**YOUR ASSIGNMENT:** Below are entries; copy exactly the lines from the one with "(336, 219) = (708, 479): blue" through the one with "(680, 535) = (344, 302): blue", both included, and leave out the rest.

**DATA SUPPLIED:**
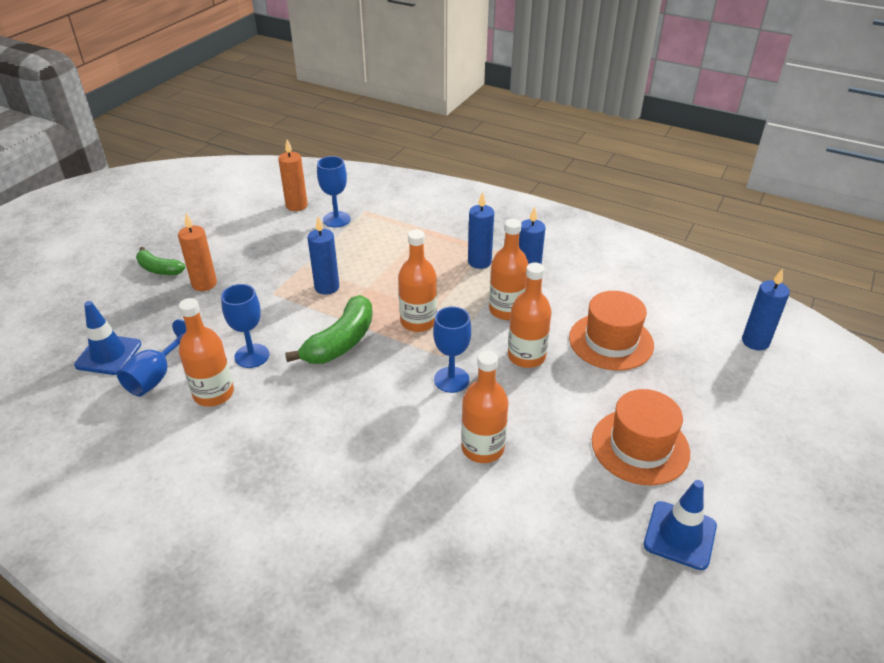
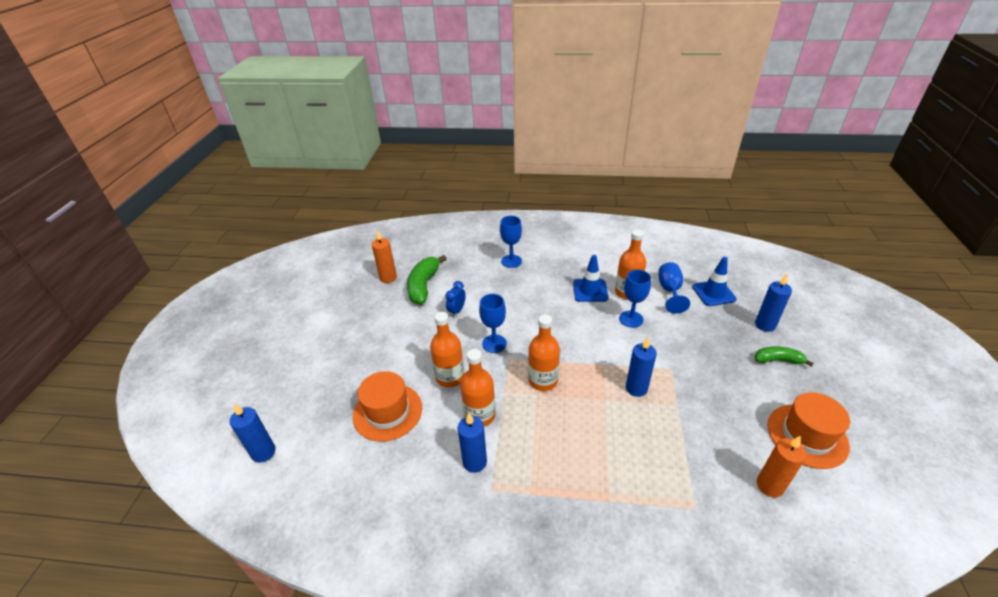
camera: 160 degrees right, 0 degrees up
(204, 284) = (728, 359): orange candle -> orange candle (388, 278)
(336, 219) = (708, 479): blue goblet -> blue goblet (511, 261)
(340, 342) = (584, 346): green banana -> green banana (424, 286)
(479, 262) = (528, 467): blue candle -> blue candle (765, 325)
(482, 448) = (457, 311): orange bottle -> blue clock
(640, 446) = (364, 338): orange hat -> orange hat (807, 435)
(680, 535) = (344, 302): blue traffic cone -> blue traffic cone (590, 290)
==
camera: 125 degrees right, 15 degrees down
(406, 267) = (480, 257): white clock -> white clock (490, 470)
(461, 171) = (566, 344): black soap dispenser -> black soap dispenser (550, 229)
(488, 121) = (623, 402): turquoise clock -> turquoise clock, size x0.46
==
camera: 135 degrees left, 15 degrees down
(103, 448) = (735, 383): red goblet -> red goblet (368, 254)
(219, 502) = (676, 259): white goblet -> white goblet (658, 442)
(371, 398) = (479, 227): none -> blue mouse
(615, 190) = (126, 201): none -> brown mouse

**SOLUTION TO THIS TASK:**
(336, 219) = (708, 479): blue goblet -> blue goblet (511, 261)
(340, 342) = (584, 346): green banana -> green banana (424, 286)
(479, 262) = (528, 467): blue candle -> blue candle (765, 325)
(482, 448) = (457, 311): orange bottle -> blue clock
(640, 446) = (364, 338): orange hat -> orange hat (807, 435)
(680, 535) = (344, 302): blue traffic cone -> blue traffic cone (590, 290)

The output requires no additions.